> [Extracted material]

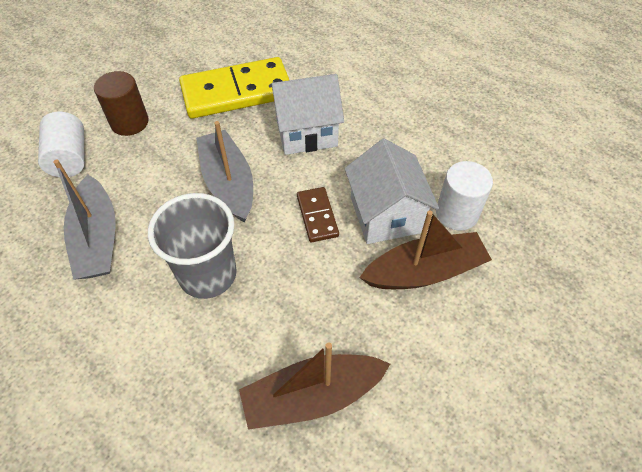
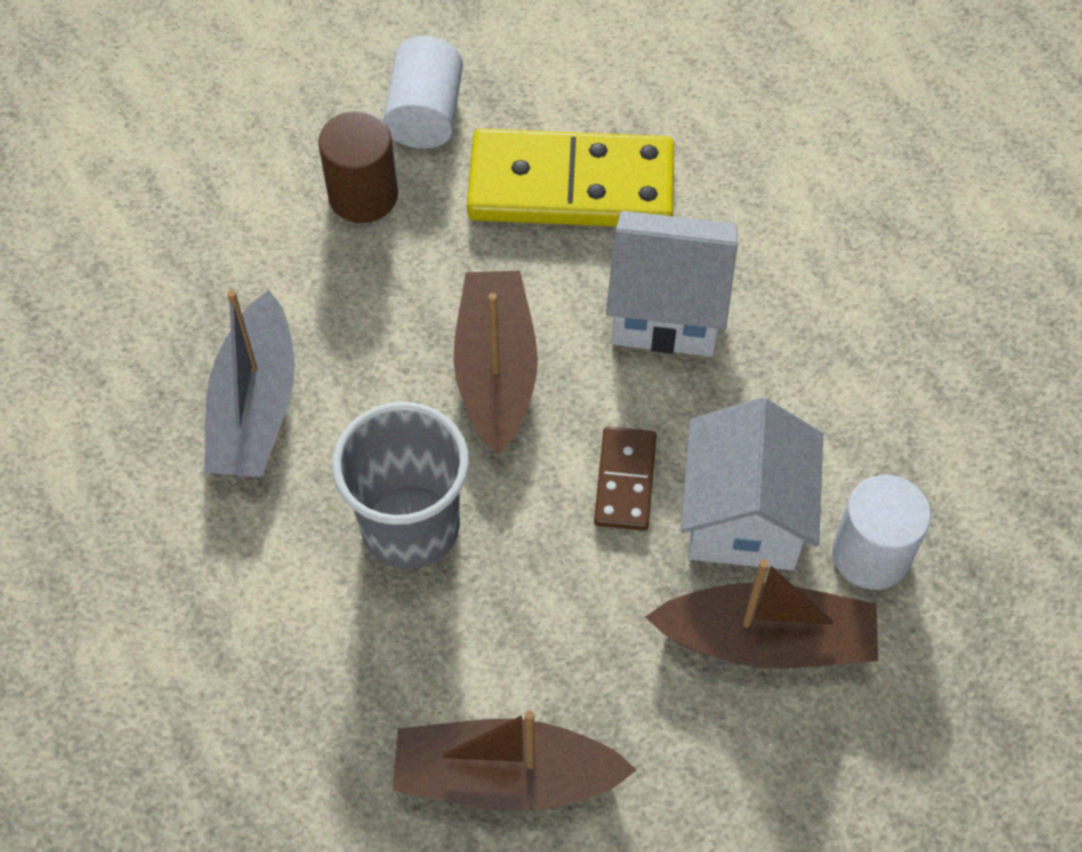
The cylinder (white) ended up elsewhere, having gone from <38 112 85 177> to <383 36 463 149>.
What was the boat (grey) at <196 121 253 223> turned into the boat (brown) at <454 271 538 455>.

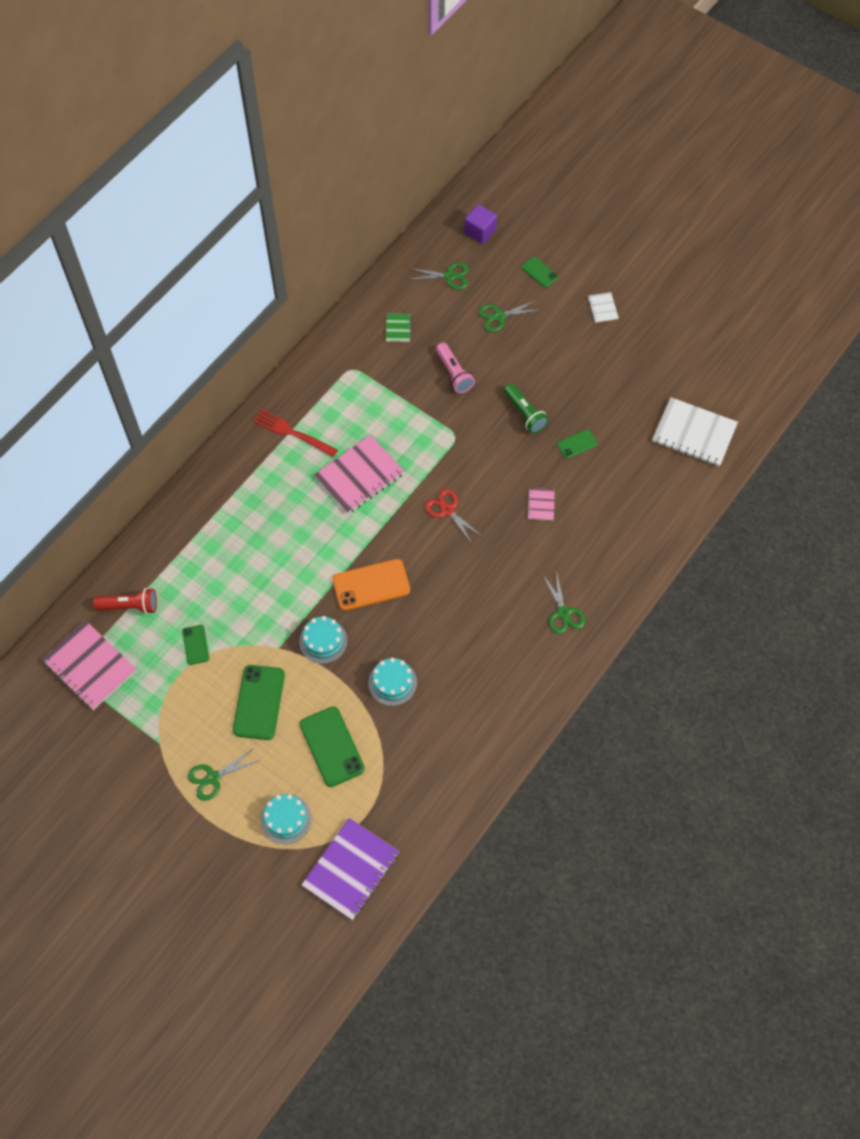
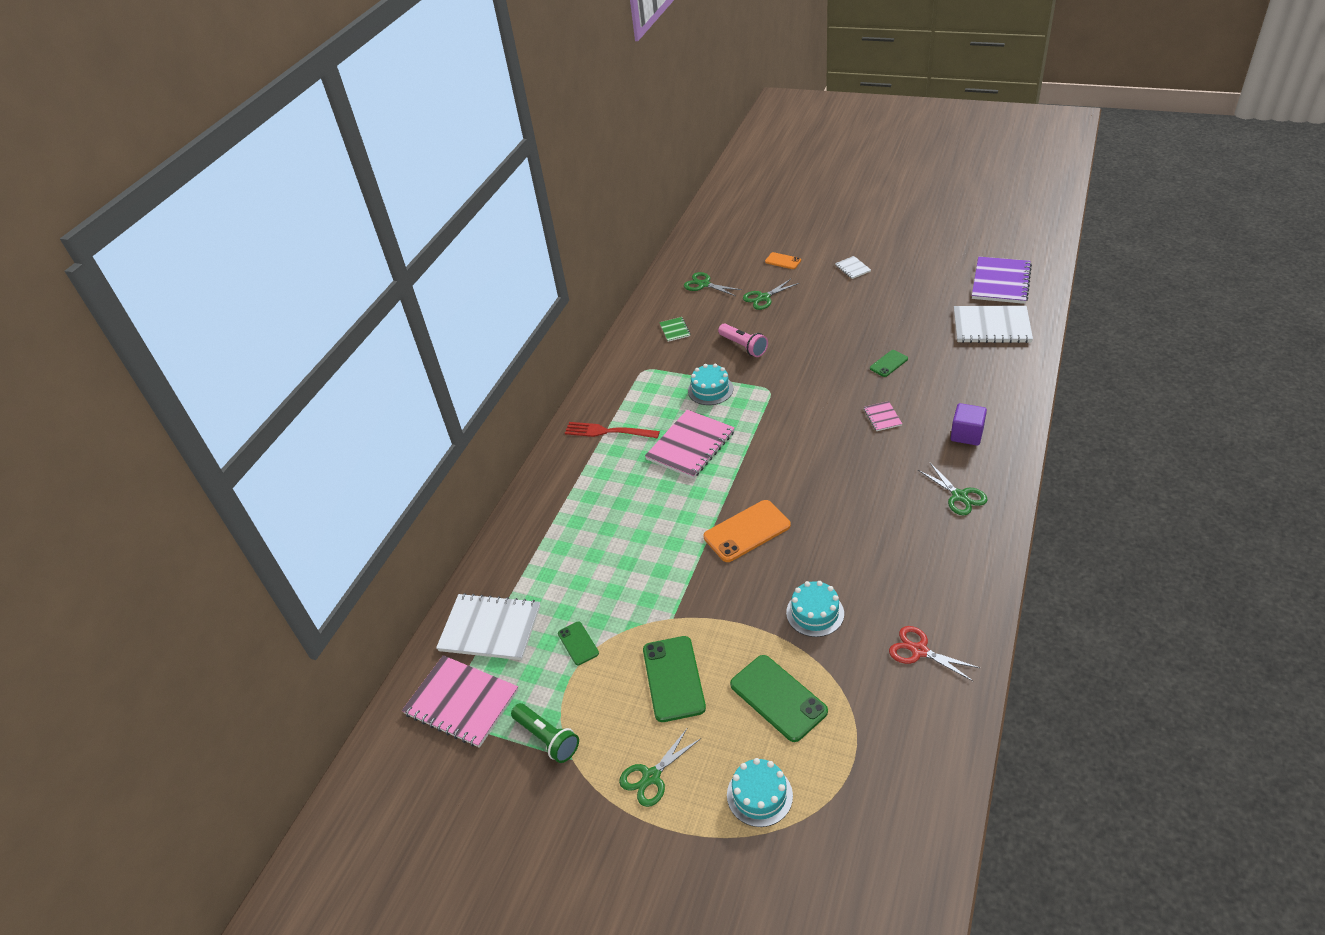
The cube (purple) ended up elsewhere, having gone from <464 204 497 244> to <951 403 987 446>.
What was the phone (green) at <522 257 558 288> turned into the phone (orange) at <765 252 801 269>.
The scissors (green) at <408 262 469 290> ended up facing another way, 135 degrees counterclockwise from before.
The flashlight (green) ended up elsewhere, having gone from <504 384 549 433> to <511 703 579 763>.
The scissors (red) ended up elsewhere, having gone from <425 489 483 544> to <889 626 980 681>.
Where the flashlight (red) stood at <93 588 157 614>, the notebook (white) came to stand at <436 593 540 660>.
The cake (turquoise) ended up elsewhere, having gone from <299 616 347 664> to <688 364 733 405>.
The notebook (purple) ended up elsewhere, having gone from <302 818 399 920> to <972 257 1032 304>.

> [How to complete this task]
All that is needed is the data above, repeated exactly, without the pictures.

> [Answer section]
The cylinder (white) ended up elsewhere, having gone from <38 112 85 177> to <383 36 463 149>.
What was the boat (grey) at <196 121 253 223> turned into the boat (brown) at <454 271 538 455>.

The cube (purple) ended up elsewhere, having gone from <464 204 497 244> to <951 403 987 446>.
What was the phone (green) at <522 257 558 288> turned into the phone (orange) at <765 252 801 269>.
The scissors (green) at <408 262 469 290> ended up facing another way, 135 degrees counterclockwise from before.
The flashlight (green) ended up elsewhere, having gone from <504 384 549 433> to <511 703 579 763>.
The scissors (red) ended up elsewhere, having gone from <425 489 483 544> to <889 626 980 681>.
Where the flashlight (red) stood at <93 588 157 614>, the notebook (white) came to stand at <436 593 540 660>.
The cake (turquoise) ended up elsewhere, having gone from <299 616 347 664> to <688 364 733 405>.
The notebook (purple) ended up elsewhere, having gone from <302 818 399 920> to <972 257 1032 304>.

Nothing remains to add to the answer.